● Task statement:
For every record beneath this instruction, give an exact repetition, omitting images.

● Records for the task:
───

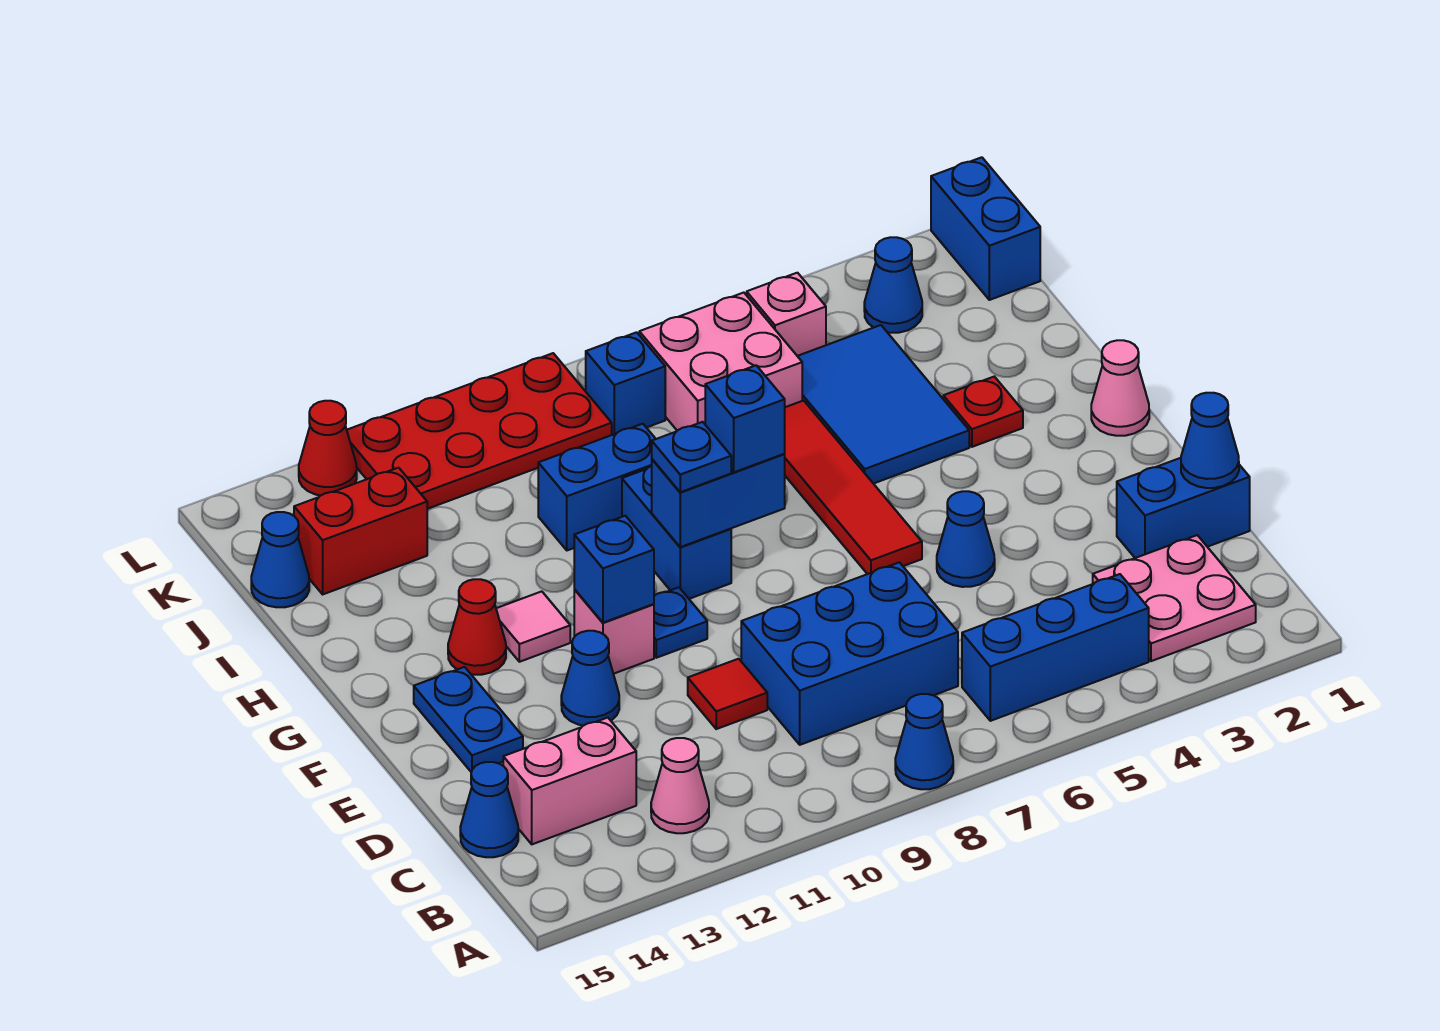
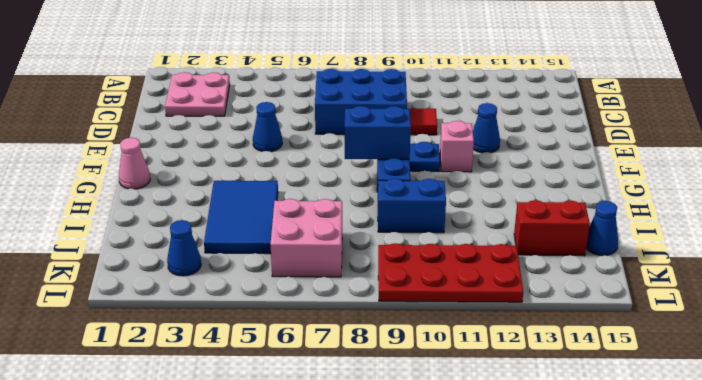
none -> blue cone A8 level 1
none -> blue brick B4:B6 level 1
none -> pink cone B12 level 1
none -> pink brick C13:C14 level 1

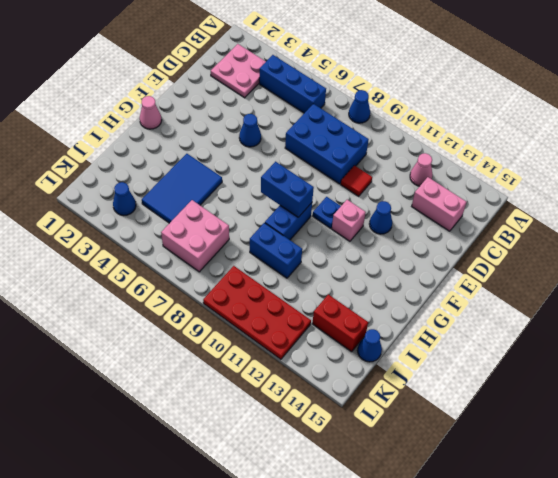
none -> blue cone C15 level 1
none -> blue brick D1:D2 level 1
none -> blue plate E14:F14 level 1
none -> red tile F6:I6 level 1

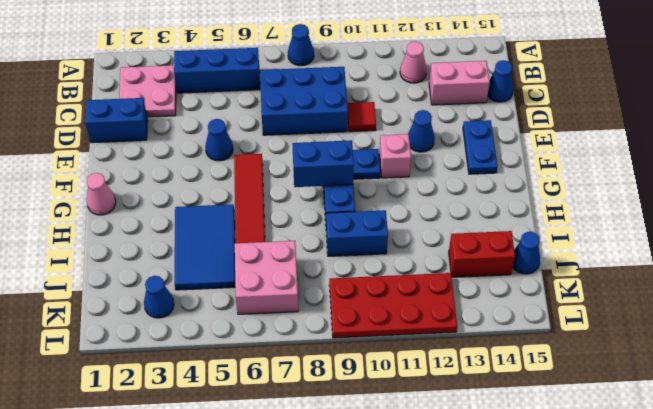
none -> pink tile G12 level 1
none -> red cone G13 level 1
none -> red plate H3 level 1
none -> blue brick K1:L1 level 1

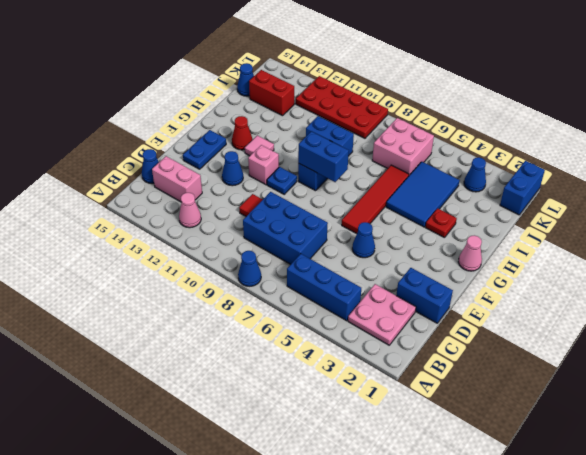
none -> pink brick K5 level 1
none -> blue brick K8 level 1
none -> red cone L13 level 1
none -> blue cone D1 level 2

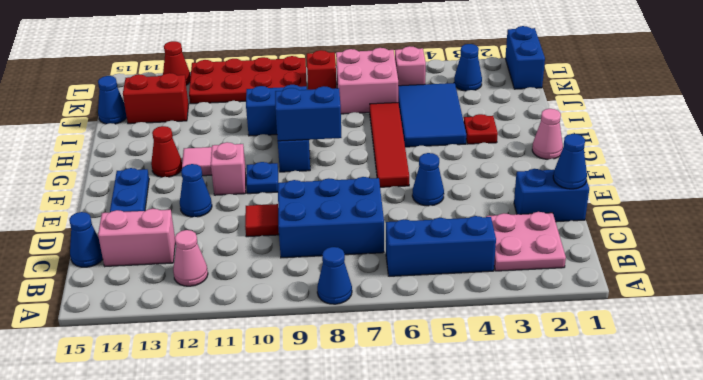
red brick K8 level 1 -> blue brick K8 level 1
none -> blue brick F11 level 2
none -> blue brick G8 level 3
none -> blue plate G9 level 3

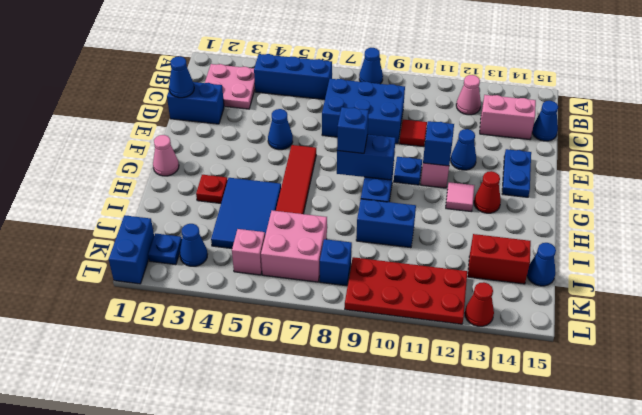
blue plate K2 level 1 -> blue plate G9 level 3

───

● Answer to this problem:
none -> blue cone A8 level 1
none -> blue brick B4:B6 level 1
none -> pink cone B12 level 1
none -> pink brick C13:C14 level 1

none -> blue cone C15 level 1
none -> blue brick D1:D2 level 1
none -> blue plate E14:F14 level 1
none -> red tile F6:I6 level 1

none -> pink tile G12 level 1
none -> red cone G13 level 1
none -> red plate H3 level 1
none -> blue brick K1:L1 level 1

none -> pink brick K5 level 1
none -> blue brick K8 level 1
none -> red cone L13 level 1
none -> blue cone D1 level 2

red brick K8 level 1 -> blue brick K8 level 1
none -> blue brick F11 level 2
none -> blue brick G8 level 3
none -> blue plate G9 level 3

blue plate K2 level 1 -> blue plate G9 level 3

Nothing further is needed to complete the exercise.